(Beginning of Material for this task)

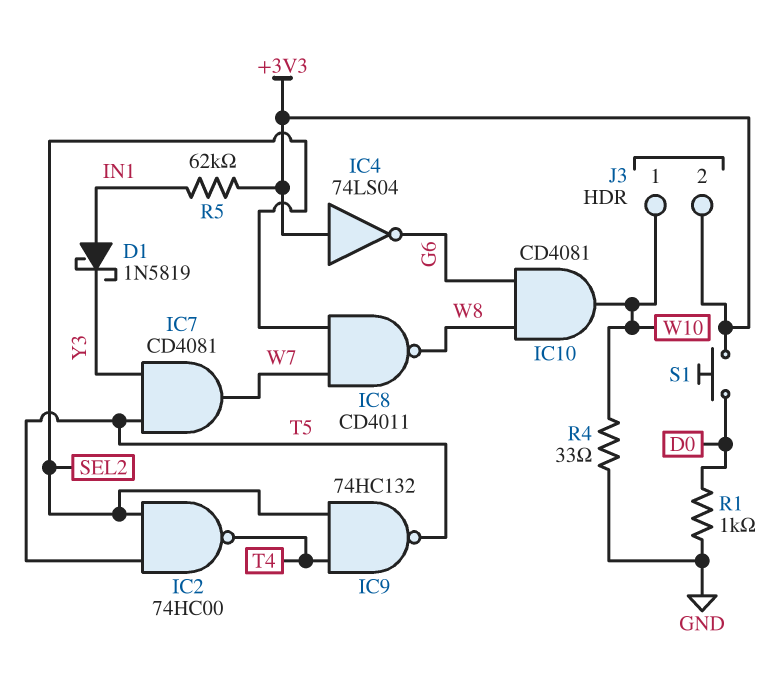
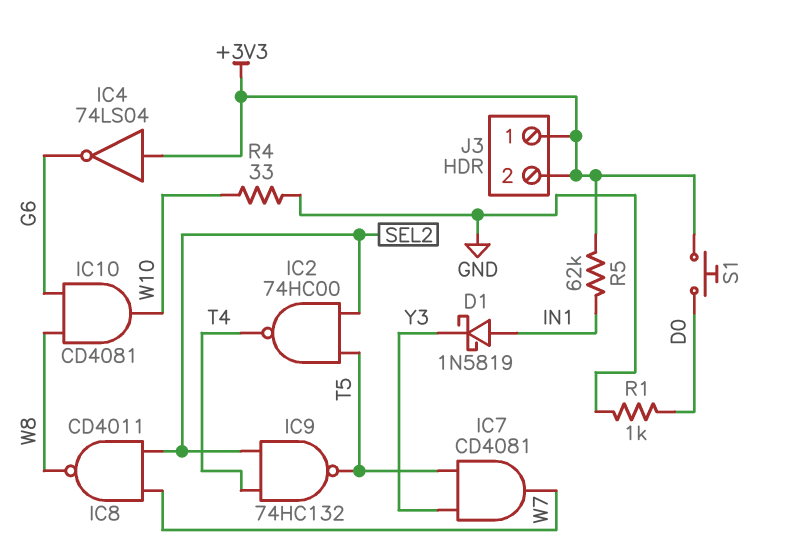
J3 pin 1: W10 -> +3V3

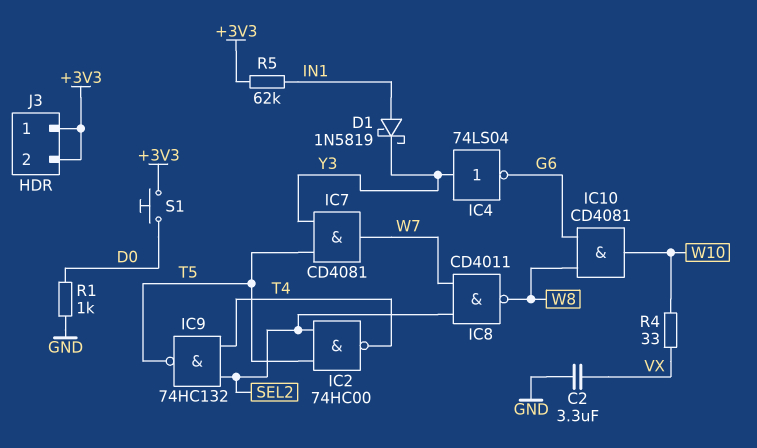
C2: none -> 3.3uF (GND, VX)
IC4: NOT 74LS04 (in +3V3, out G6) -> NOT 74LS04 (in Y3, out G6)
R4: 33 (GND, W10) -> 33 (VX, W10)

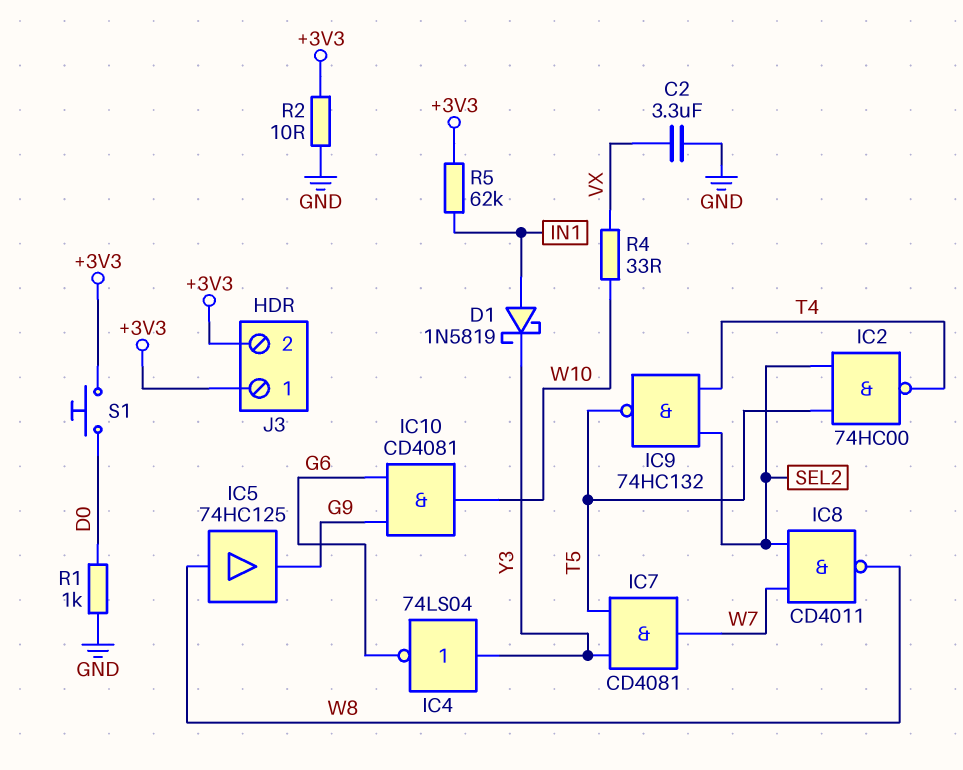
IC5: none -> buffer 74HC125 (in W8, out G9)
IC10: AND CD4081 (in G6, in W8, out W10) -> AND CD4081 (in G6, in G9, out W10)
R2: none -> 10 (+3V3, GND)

(End of Material for this task)

▸ Action item: If a record holds a picture, drop the picture and return the rest of it exactly.

▸ Exercise solution:
J3 pin 1: W10 -> +3V3

C2: none -> 3.3uF (GND, VX)
IC4: NOT 74LS04 (in +3V3, out G6) -> NOT 74LS04 (in Y3, out G6)
R4: 33 (GND, W10) -> 33 (VX, W10)

IC5: none -> buffer 74HC125 (in W8, out G9)
IC10: AND CD4081 (in G6, in W8, out W10) -> AND CD4081 (in G6, in G9, out W10)
R2: none -> 10 (+3V3, GND)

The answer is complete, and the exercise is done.